» **TASK INPUT**:
● ● ● ●

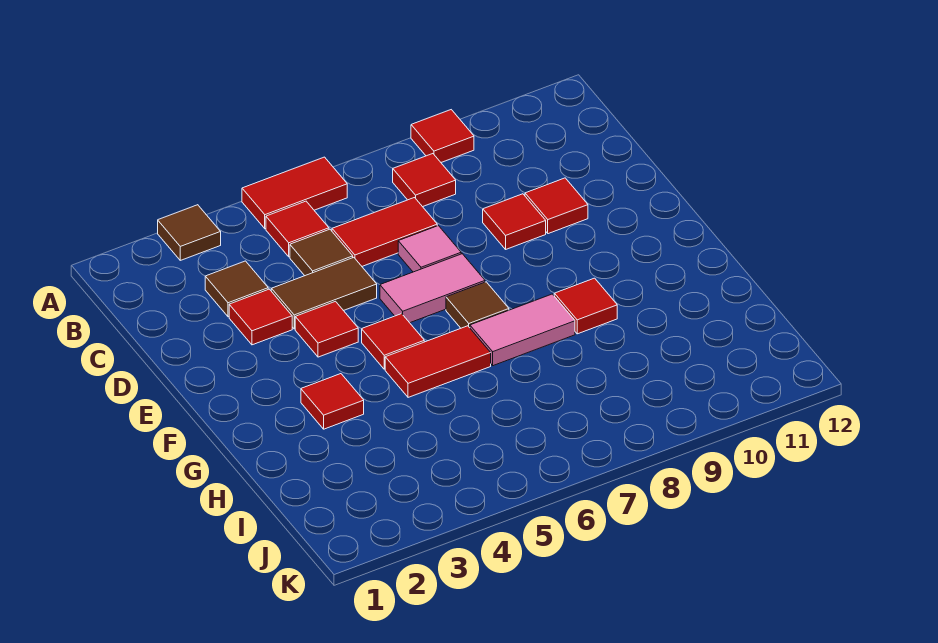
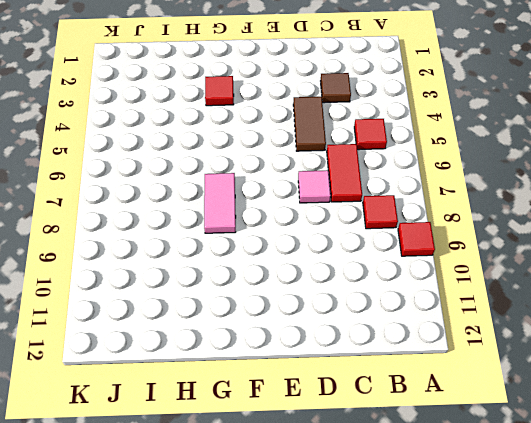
none -> brown 1x1 tile [158,205,221,260]
none -> red 1x2 tile [242,157,347,229]
none -> brown 1x1 tile [290,229,353,276]

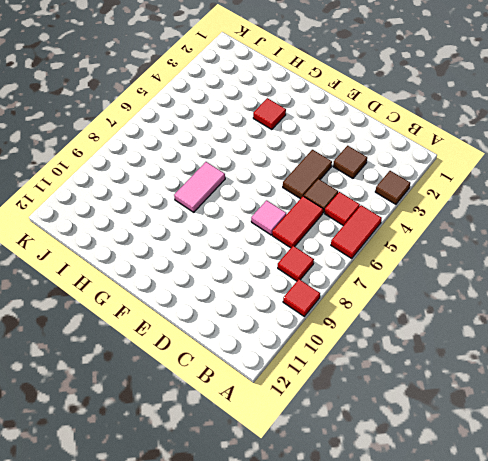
none -> red 1x1 tile [229,289,292,345]
none -> red 1x1 tile [483,194,546,249]
none -> red 1x1 tile [525,178,588,234]

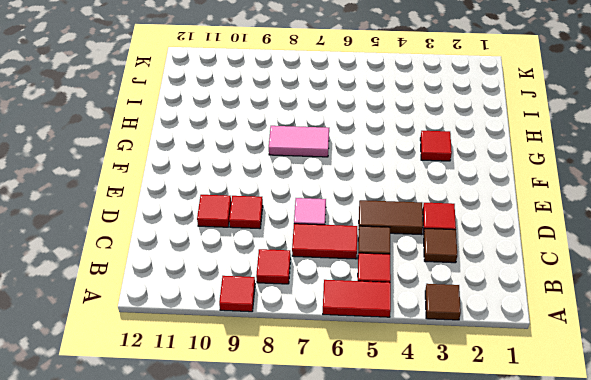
none -> red 1x1 tile [295,301,358,357]
none -> pink 1x2 tile [380,254,485,323]
none -> red 1x1 tile [362,314,424,369]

● ● ● ●

» **YOUR TASK**: Take the entries above and copy out all lines with the string "brown".

» **TASK RESULT**:
none -> brown 1x1 tile [158,205,221,260]
none -> brown 1x1 tile [290,229,353,276]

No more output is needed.